Work item → What you return should match the entries below exactly, only without the images.

********

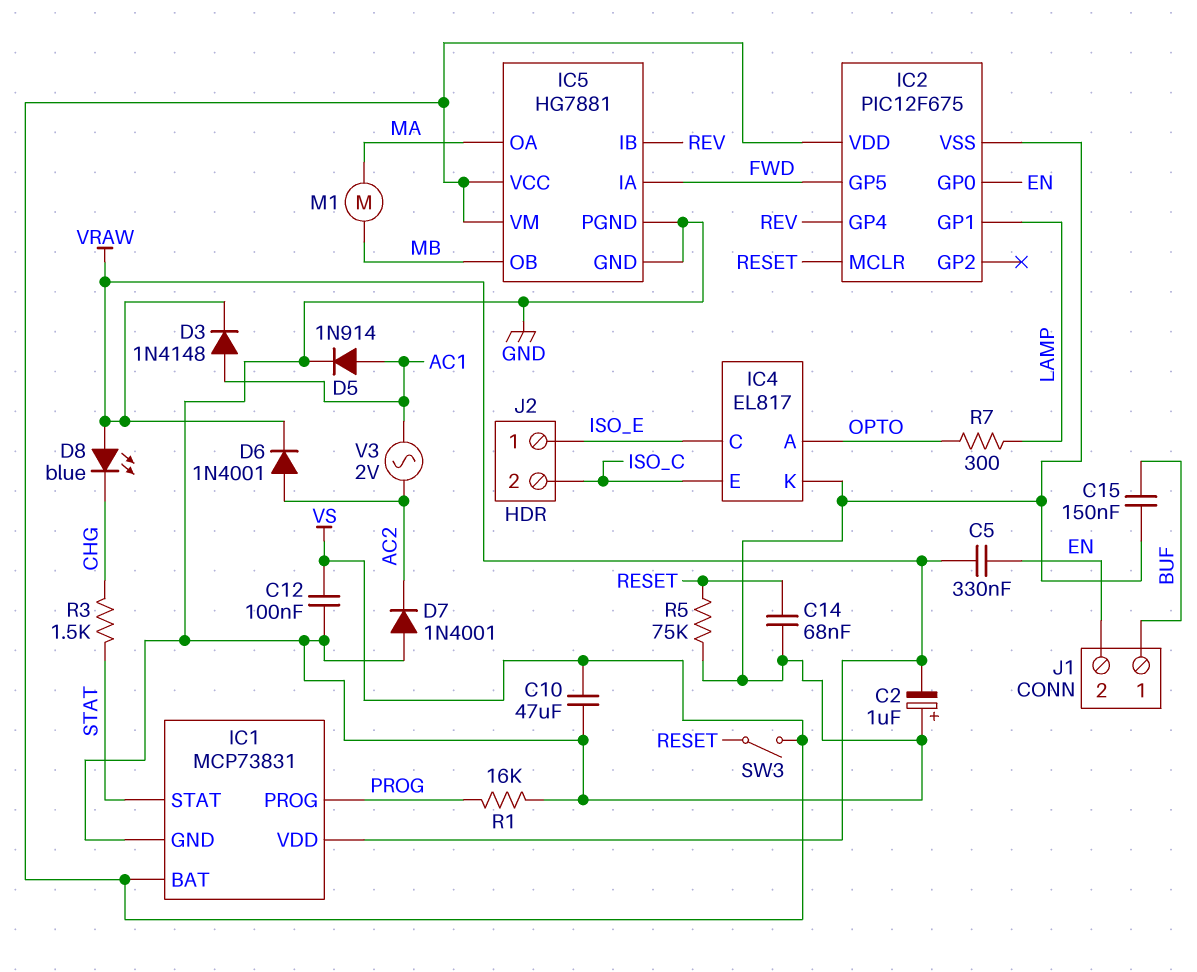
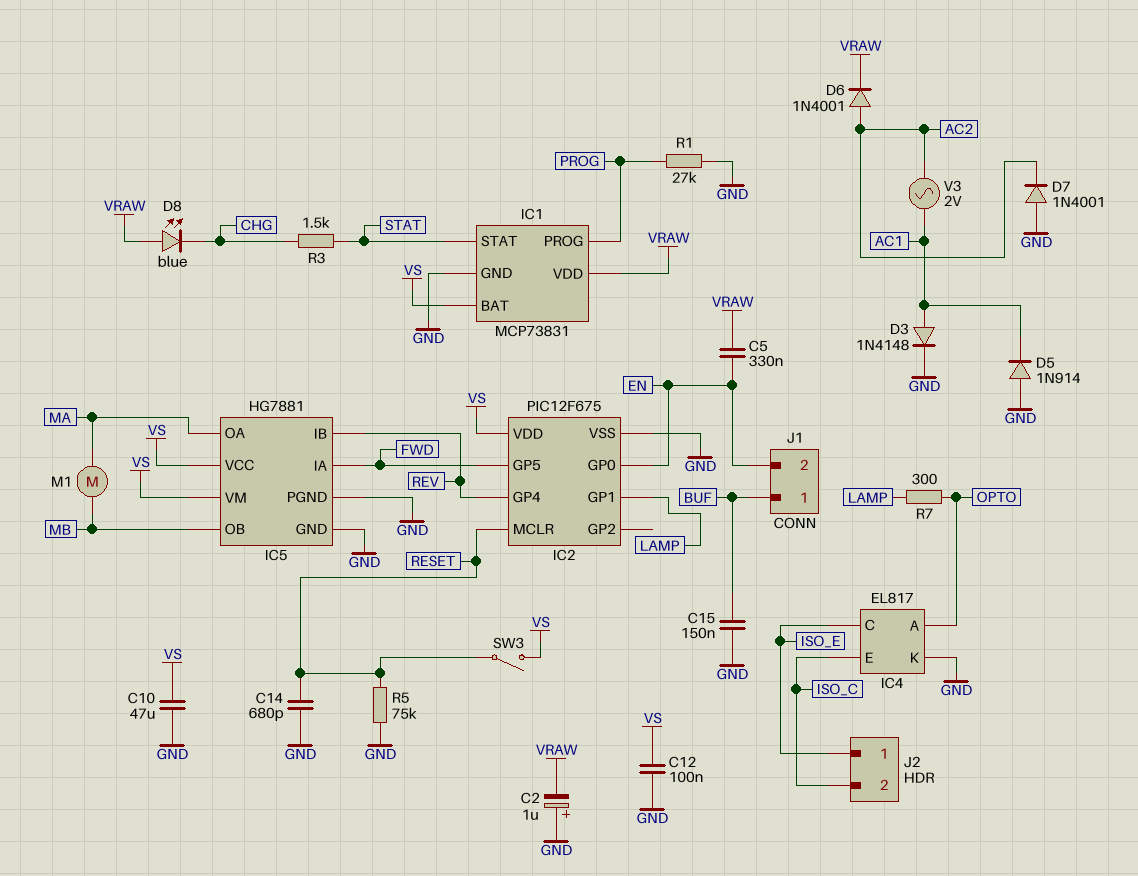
C14: 68nF (GND, RESET) -> 680pF (GND, RESET)
D3: diode 1N4148 (A AC1, K VRAW) -> diode 1N4148 (A AC1, K GND)
D5: diode 1N914 (A AC1, K GND) -> diode 1N914 (A GND, K AC1)
R1: 16k (GND, PROG) -> 27k (GND, PROG)

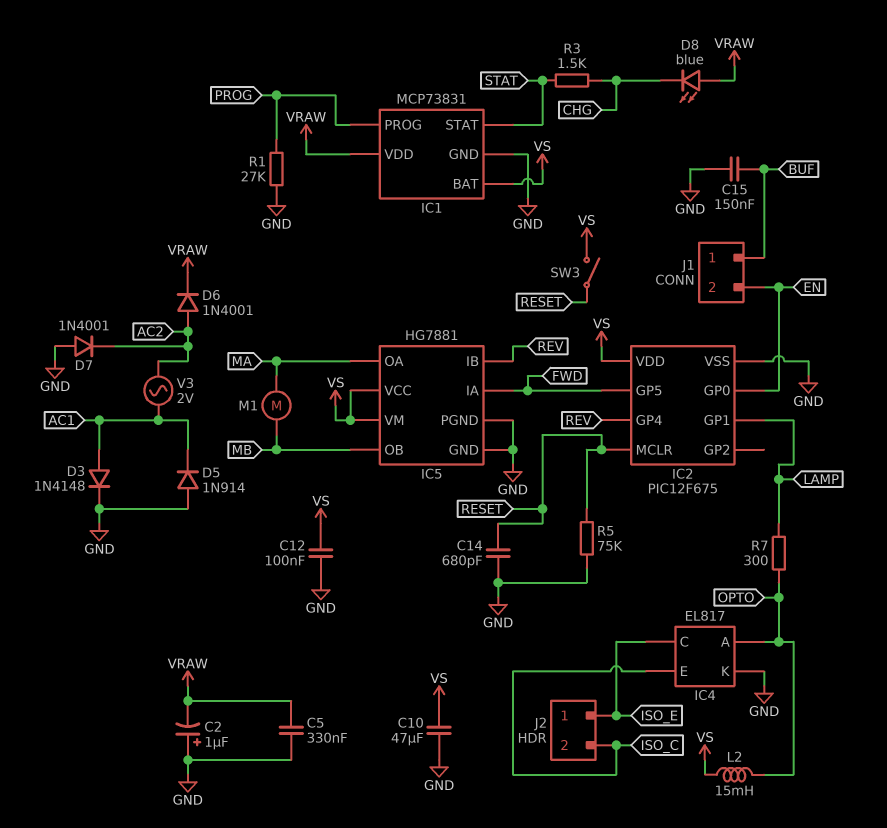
C5: 330nF (EN, VRAW) -> 330nF (GND, VRAW)
L2: none -> 15mH (OPTO, VS)

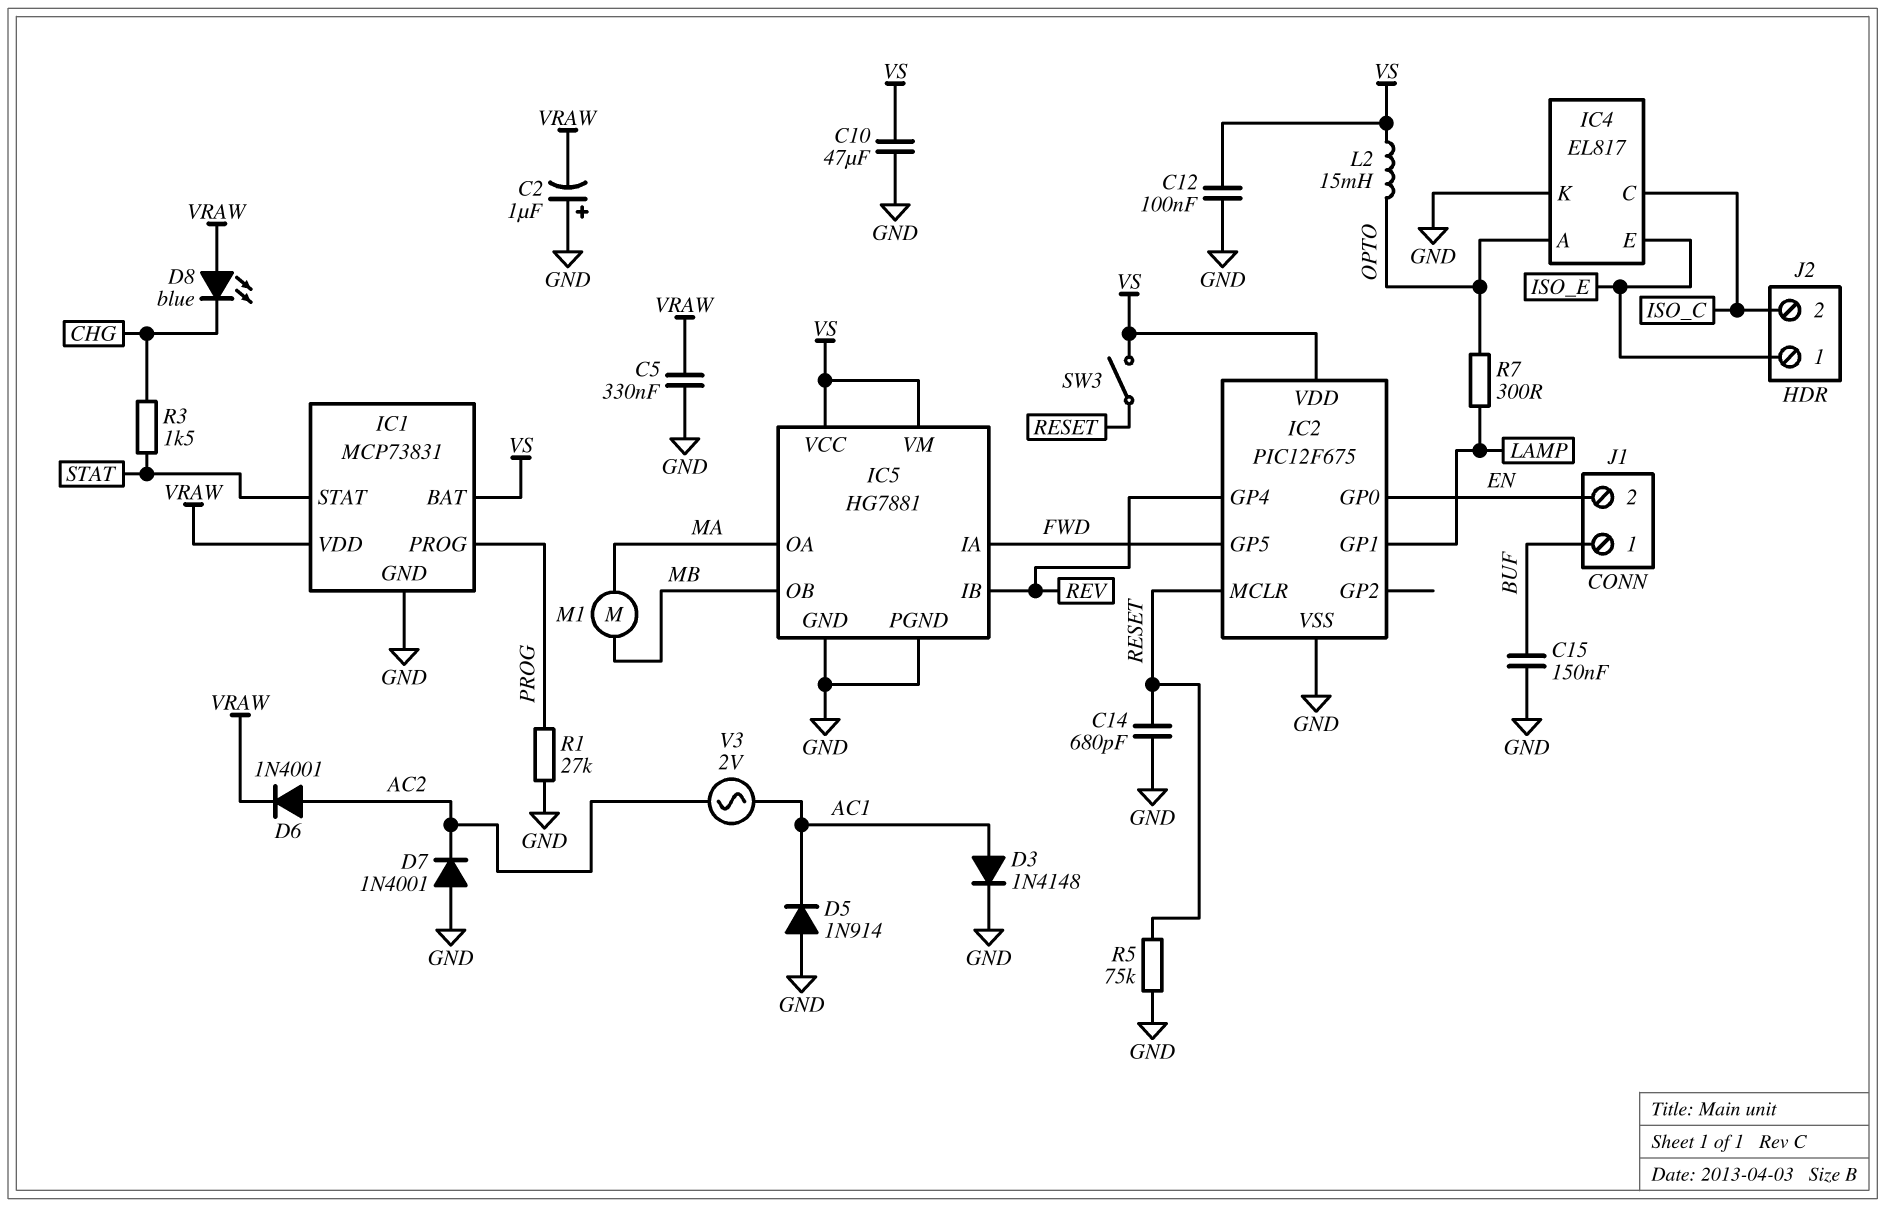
IC4 pin C: ISO_E -> ISO_C
IC4 pin E: ISO_C -> ISO_E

********

Output →
C14: 68nF (GND, RESET) -> 680pF (GND, RESET)
D3: diode 1N4148 (A AC1, K VRAW) -> diode 1N4148 (A AC1, K GND)
D5: diode 1N914 (A AC1, K GND) -> diode 1N914 (A GND, K AC1)
R1: 16k (GND, PROG) -> 27k (GND, PROG)

C5: 330nF (EN, VRAW) -> 330nF (GND, VRAW)
L2: none -> 15mH (OPTO, VS)

IC4 pin C: ISO_E -> ISO_C
IC4 pin E: ISO_C -> ISO_E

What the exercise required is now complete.